■ **PROBLEM TO WORK ON**
Take the line with "U7: NOT 74HC04" and every line after it in the data. Transcribe them exactly, through the last.

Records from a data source
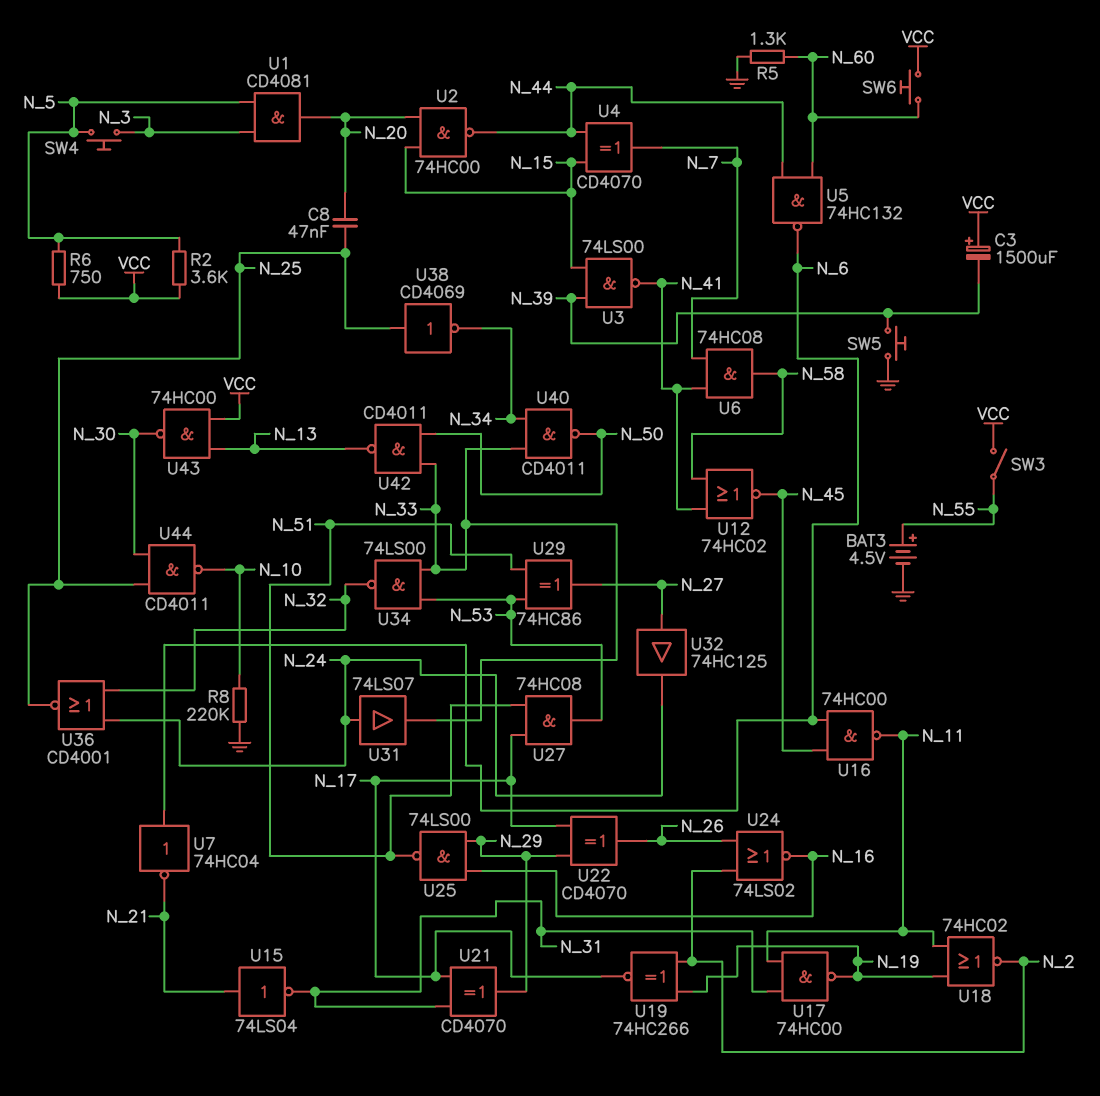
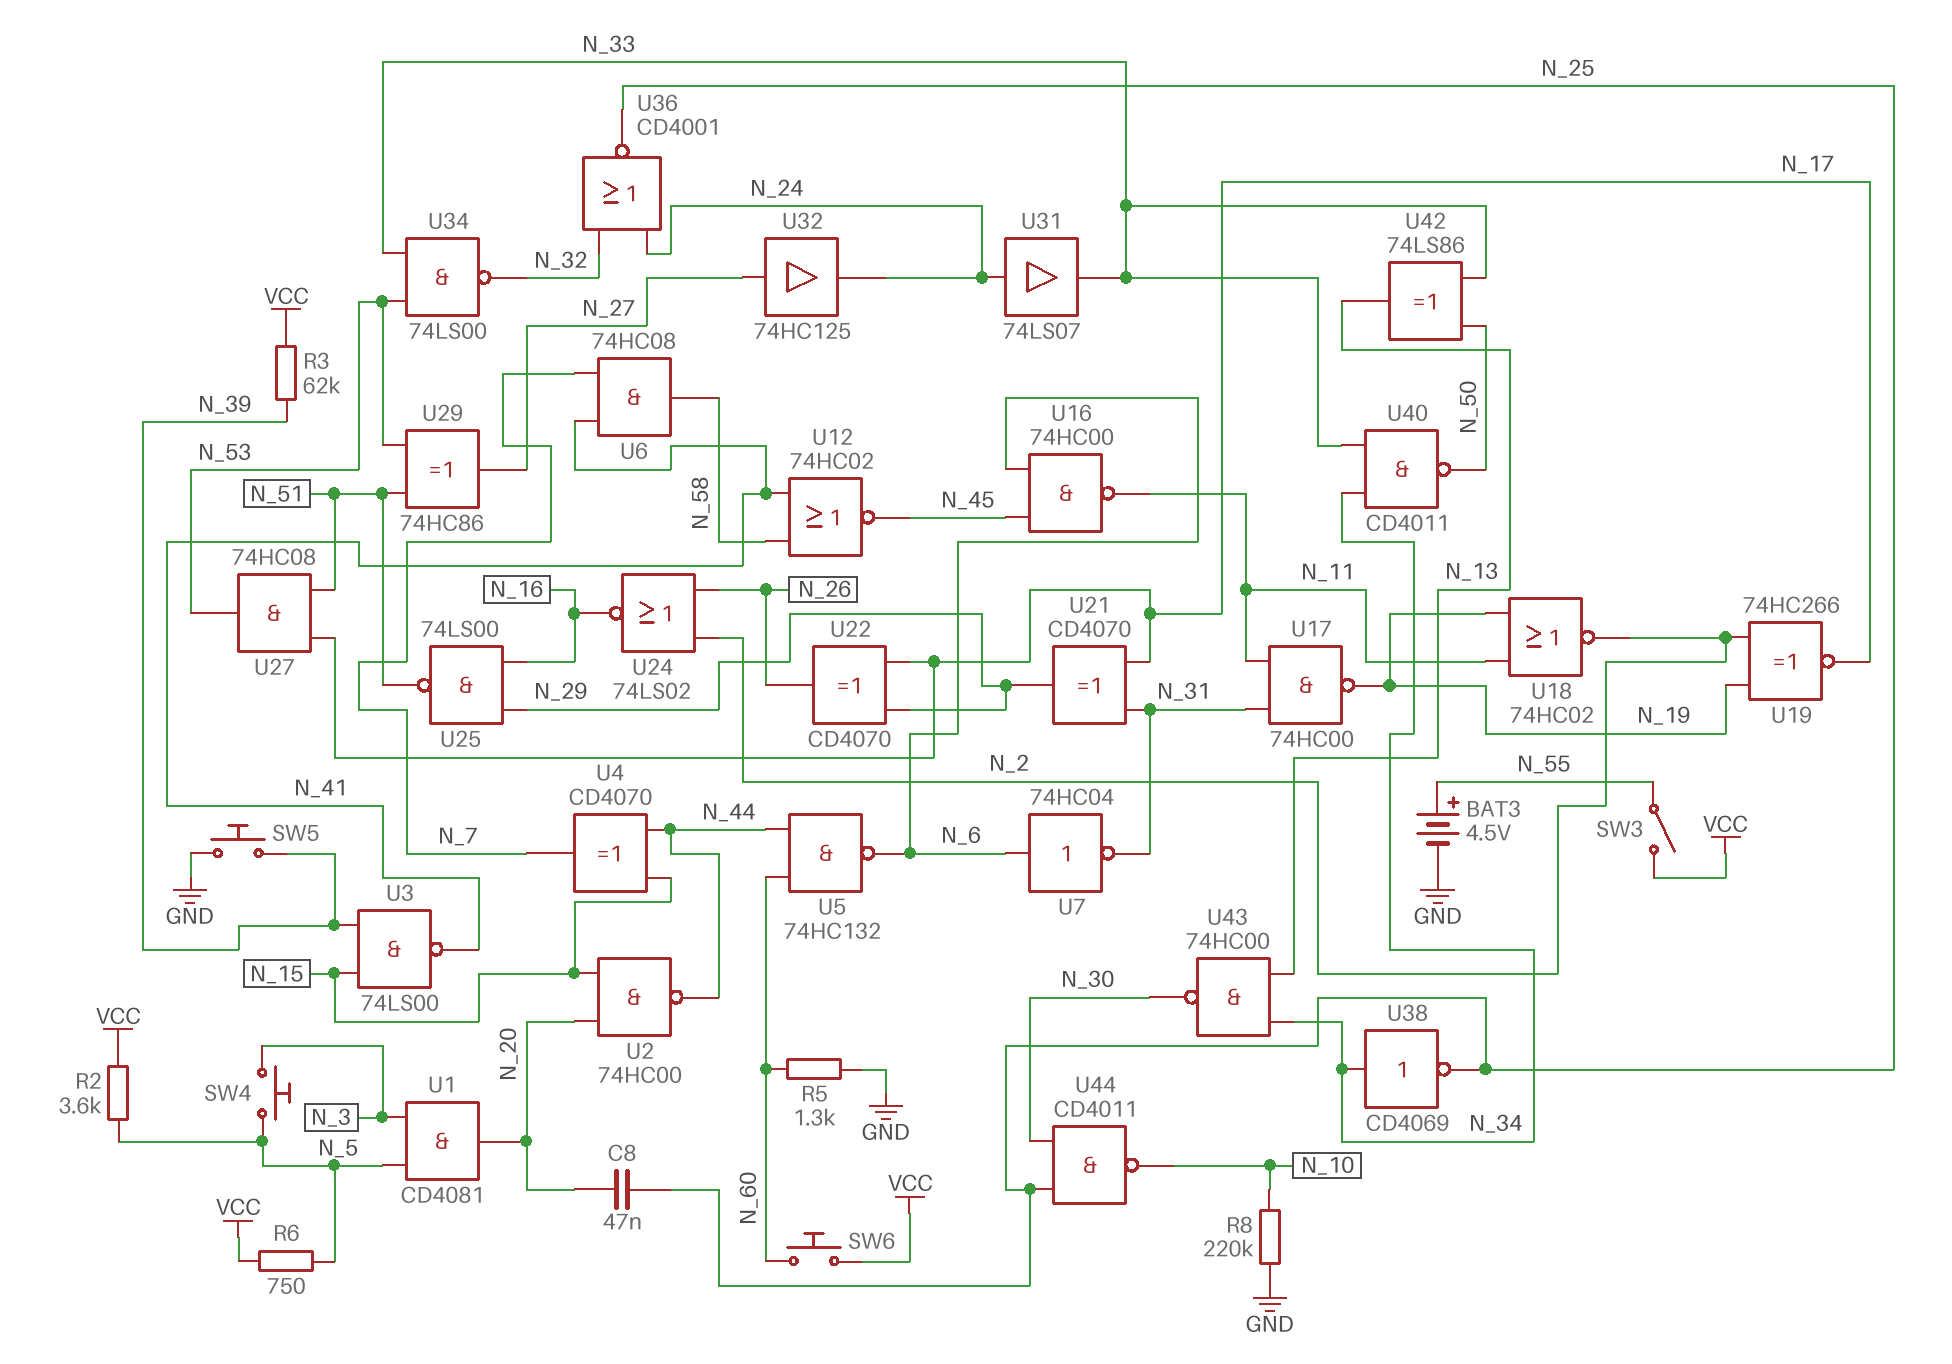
C3: 1500uF (plus VCC, minus N_39) -> none
R3: none -> 62k (N_39, VCC)
U7: NOT 74HC04 (in N_6, out N_21) -> NOT 74HC04 (in N_6, out N_31)
U15: NOT 74LS04 (in N_21, out N_31) -> none
U38: NOT CD4069 (in N_25, out N_34) -> NOT CD4069 (in N_34, out N_25)
U42: NAND CD4011 (in N_33, in N_50, out N_13) -> XOR 74LS86 (in N_33, in N_50, out N_13)
U43: NAND 74HC00 (in N_13, in VCC, out N_30) -> NAND 74HC00 (in N_13, in N_34, out N_30)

■ **RESULT OF THE TASK**
U7: NOT 74HC04 (in N_6, out N_21) -> NOT 74HC04 (in N_6, out N_31)
U15: NOT 74LS04 (in N_21, out N_31) -> none
U38: NOT CD4069 (in N_25, out N_34) -> NOT CD4069 (in N_34, out N_25)
U42: NAND CD4011 (in N_33, in N_50, out N_13) -> XOR 74LS86 (in N_33, in N_50, out N_13)
U43: NAND 74HC00 (in N_13, in VCC, out N_30) -> NAND 74HC00 (in N_13, in N_34, out N_30)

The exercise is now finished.